_Assignment_: Once you have checked each line below for the word "orange", give the number of lines that have it and nothing further.

[Items from a dataset]
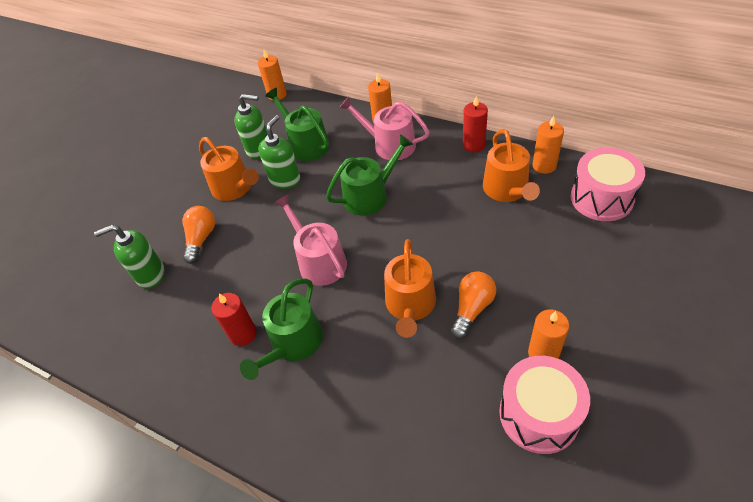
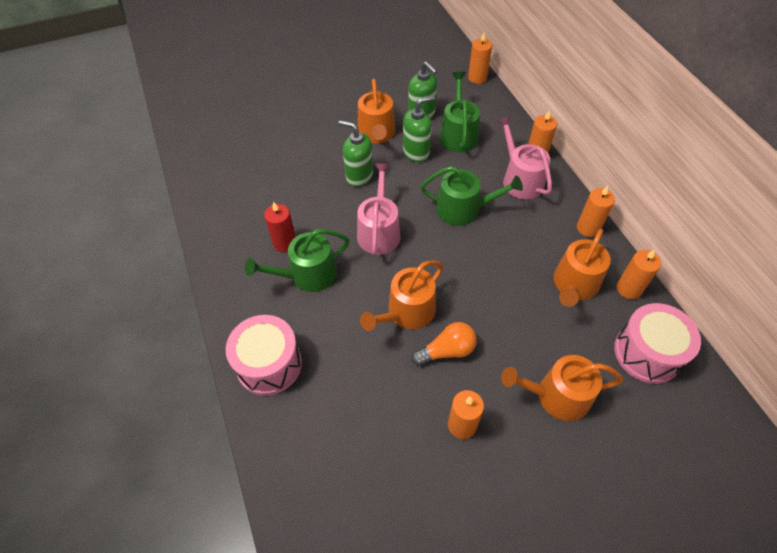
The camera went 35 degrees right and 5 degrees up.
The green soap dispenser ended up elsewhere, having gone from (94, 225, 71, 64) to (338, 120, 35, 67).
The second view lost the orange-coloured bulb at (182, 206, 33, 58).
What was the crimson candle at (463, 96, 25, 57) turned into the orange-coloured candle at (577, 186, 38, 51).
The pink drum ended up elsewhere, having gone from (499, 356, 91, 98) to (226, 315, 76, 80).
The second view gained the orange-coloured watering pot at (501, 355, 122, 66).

_Result of the task_: 3